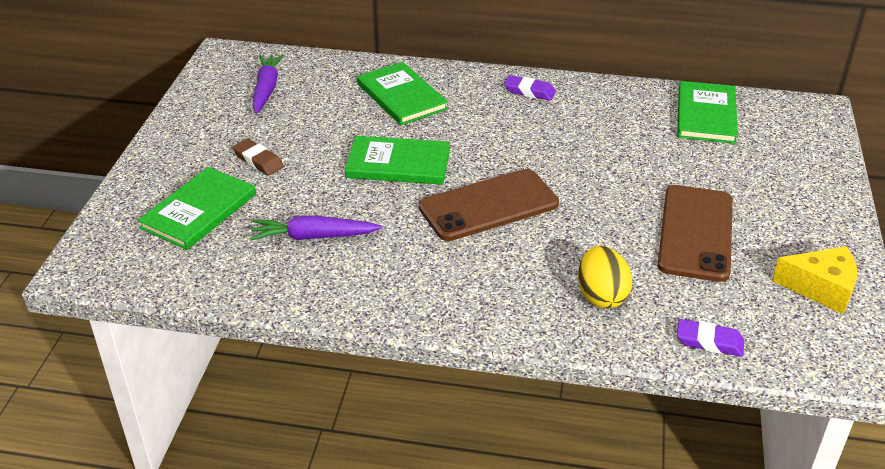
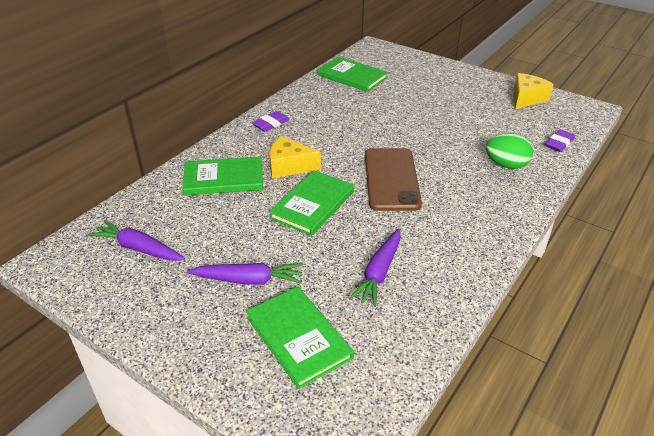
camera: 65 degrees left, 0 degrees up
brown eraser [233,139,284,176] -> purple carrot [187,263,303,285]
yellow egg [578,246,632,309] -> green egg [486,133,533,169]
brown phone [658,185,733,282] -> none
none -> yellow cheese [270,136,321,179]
--------------------------------------------------
Among the records above, find the lines where the word "brown" appears and copy them.

brown eraser [233,139,284,176] -> purple carrot [187,263,303,285]
brown phone [658,185,733,282] -> none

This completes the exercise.